● Task prompt:
Everything in the records except the pictures needs to be printed again exactly.

● Information provided:
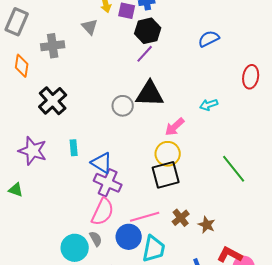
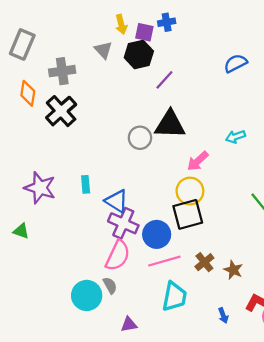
black hexagon: (148, 31) -> (139, 54), moved
black cross: (53, 101) -> (61, 111), moved
blue circle: (129, 237) -> (157, 234), moved

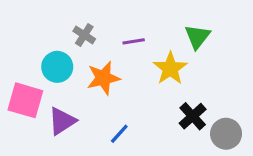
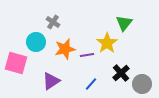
purple line: (134, 41) -> (87, 55), moved
purple triangle: (62, 121) -> (51, 81), moved
blue line: (119, 134) -> (91, 84), moved

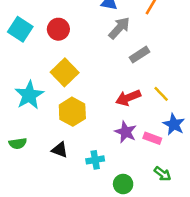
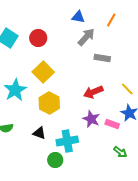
gray rectangle: (140, 55) -> (102, 58), turned 42
yellow line: (161, 94) -> (127, 89), moved
cyan cross: (95, 160) -> (67, 141), size x1.5
green circle: (123, 184) -> (55, 160), moved

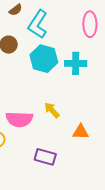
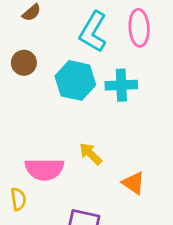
cyan L-shape: (38, 24) -> (93, 32), moved
orange triangle: (81, 132) -> (133, 183), turned 36

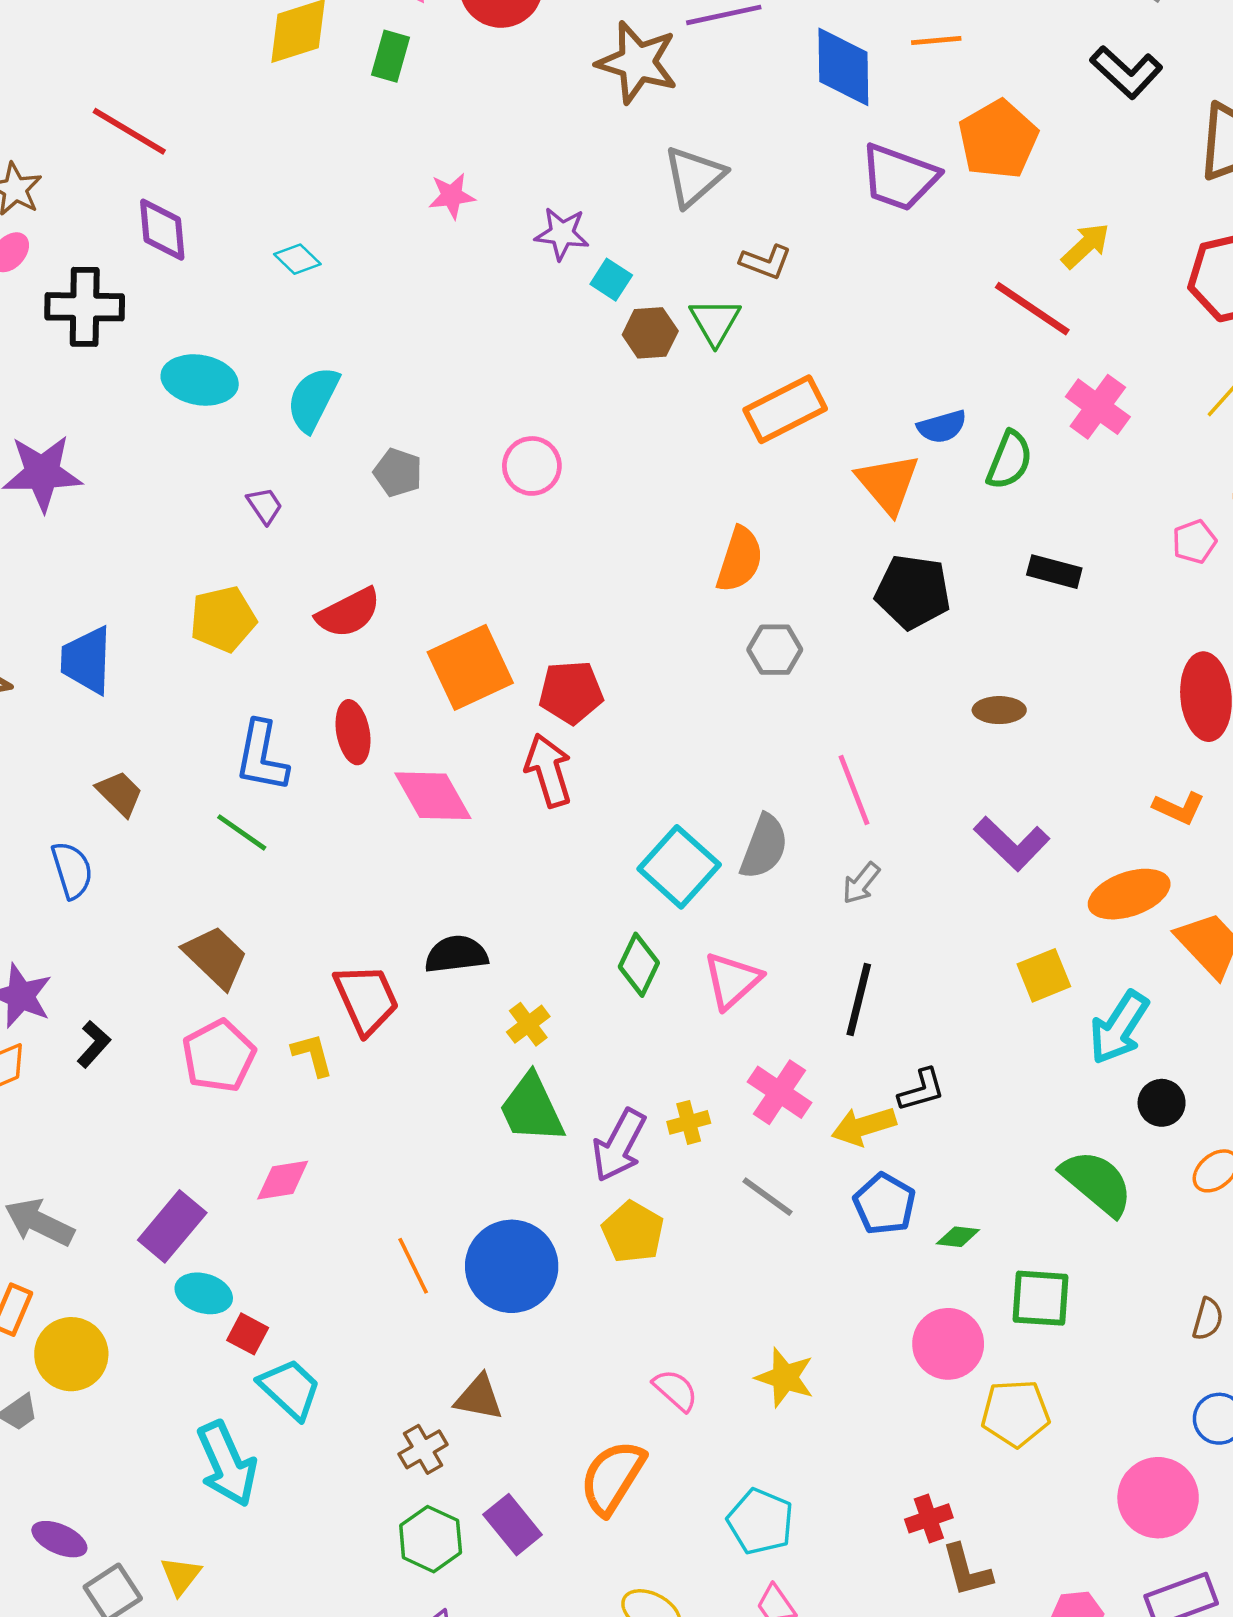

● Answer to the problem:
black hexagon: (148, 31) -> (139, 54), moved
black cross: (53, 101) -> (61, 111), moved
blue circle: (129, 237) -> (157, 234), moved

purple line: (134, 41) -> (87, 55), moved
purple triangle: (62, 121) -> (51, 81), moved
blue line: (119, 134) -> (91, 84), moved

gray rectangle: (140, 55) -> (102, 58), turned 42
yellow line: (161, 94) -> (127, 89), moved
cyan cross: (95, 160) -> (67, 141), size x1.5
green circle: (123, 184) -> (55, 160), moved

cyan L-shape: (38, 24) -> (93, 32), moved
orange triangle: (81, 132) -> (133, 183), turned 36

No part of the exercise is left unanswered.